[Version comparison data]
== == ==
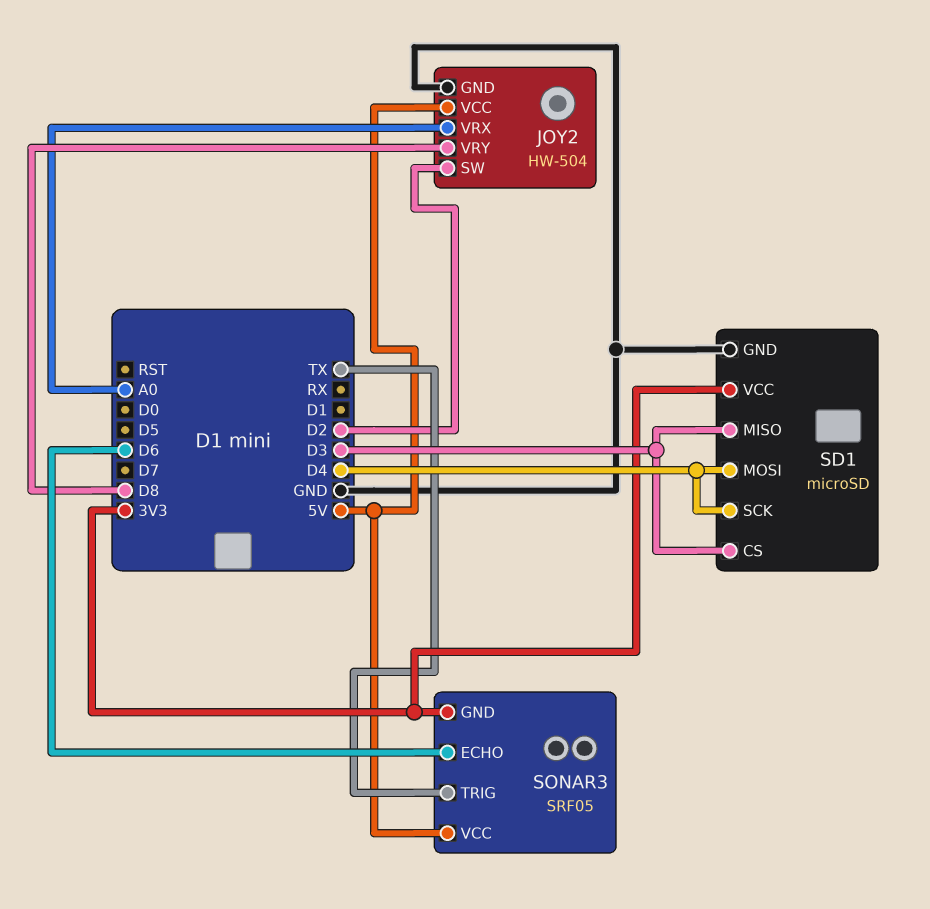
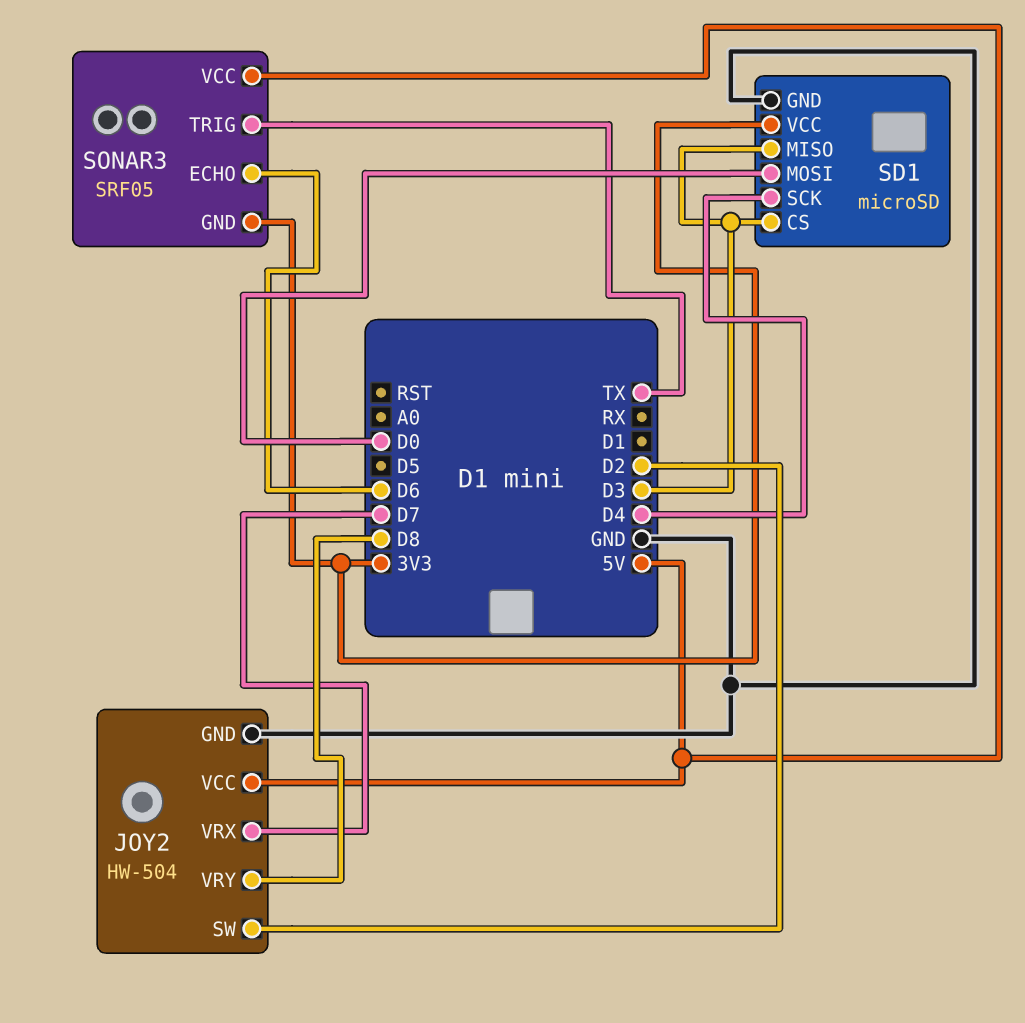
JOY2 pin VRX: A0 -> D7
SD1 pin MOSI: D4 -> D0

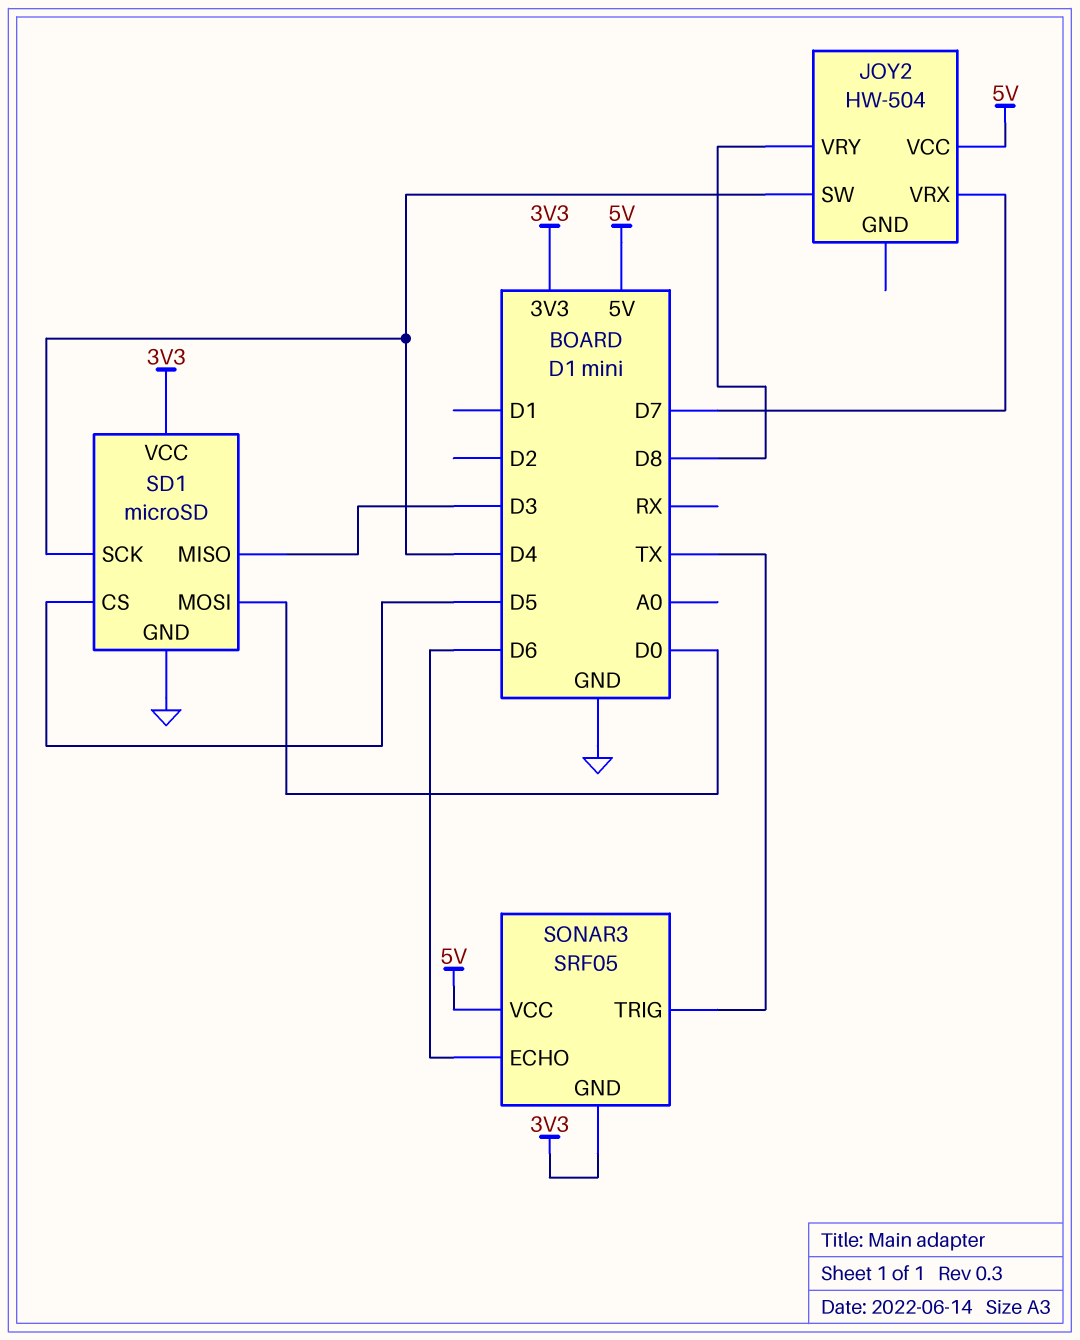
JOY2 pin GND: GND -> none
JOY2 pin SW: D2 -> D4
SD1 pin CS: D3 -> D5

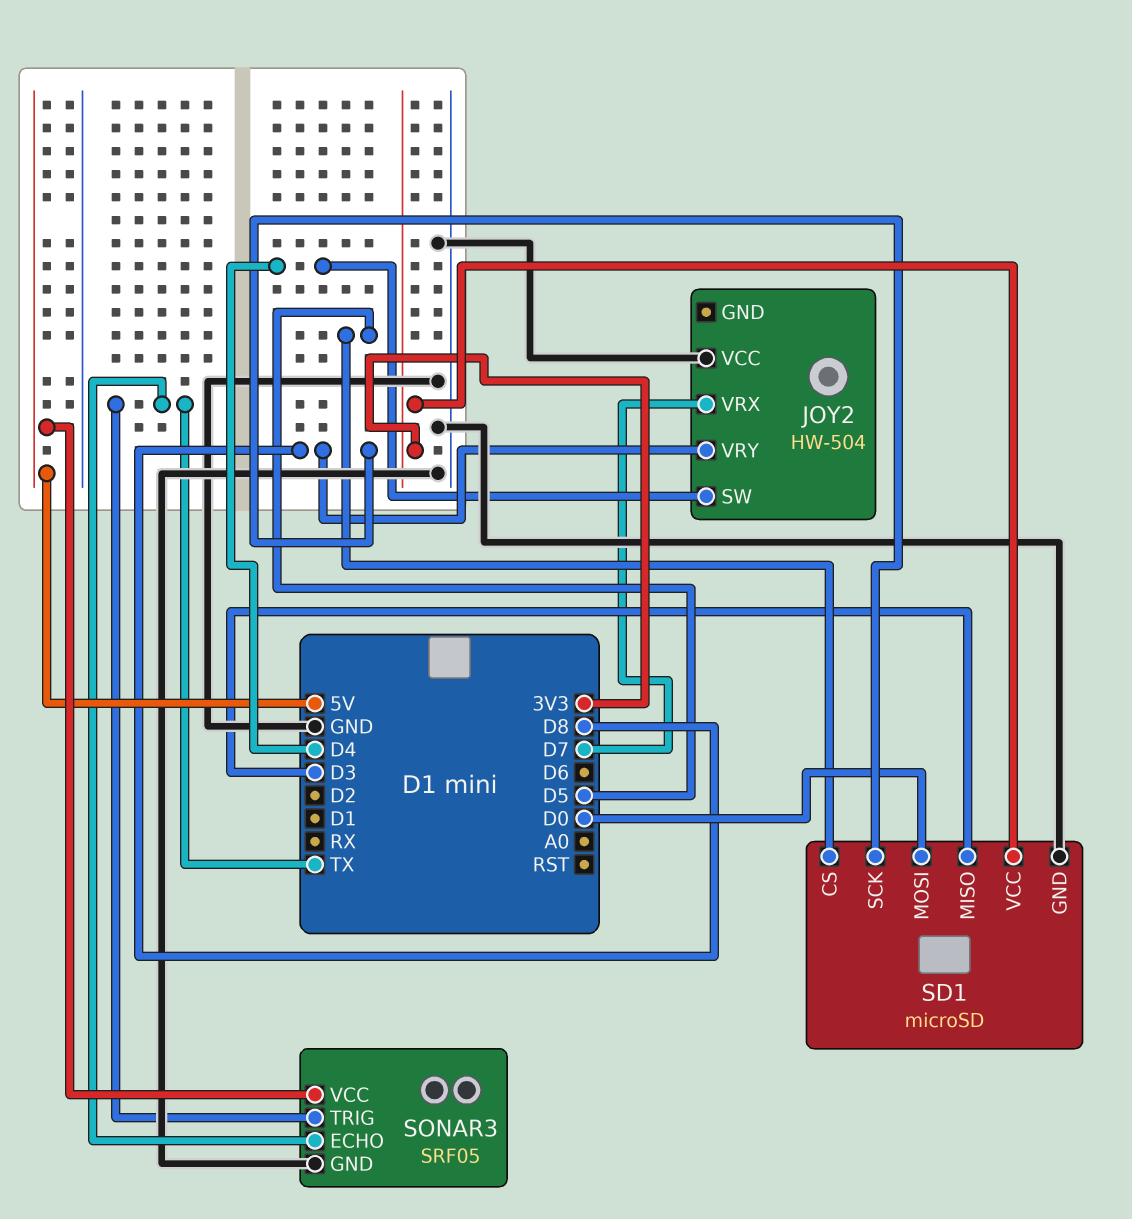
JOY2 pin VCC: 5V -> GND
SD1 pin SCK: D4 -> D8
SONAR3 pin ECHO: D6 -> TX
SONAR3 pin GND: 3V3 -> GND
== == ==
When you print the entries, keep every line exactly as it is and drop the pictures.

JOY2 pin VRX: A0 -> D7
SD1 pin MOSI: D4 -> D0

JOY2 pin GND: GND -> none
JOY2 pin SW: D2 -> D4
SD1 pin CS: D3 -> D5

JOY2 pin VCC: 5V -> GND
SD1 pin SCK: D4 -> D8
SONAR3 pin ECHO: D6 -> TX
SONAR3 pin GND: 3V3 -> GND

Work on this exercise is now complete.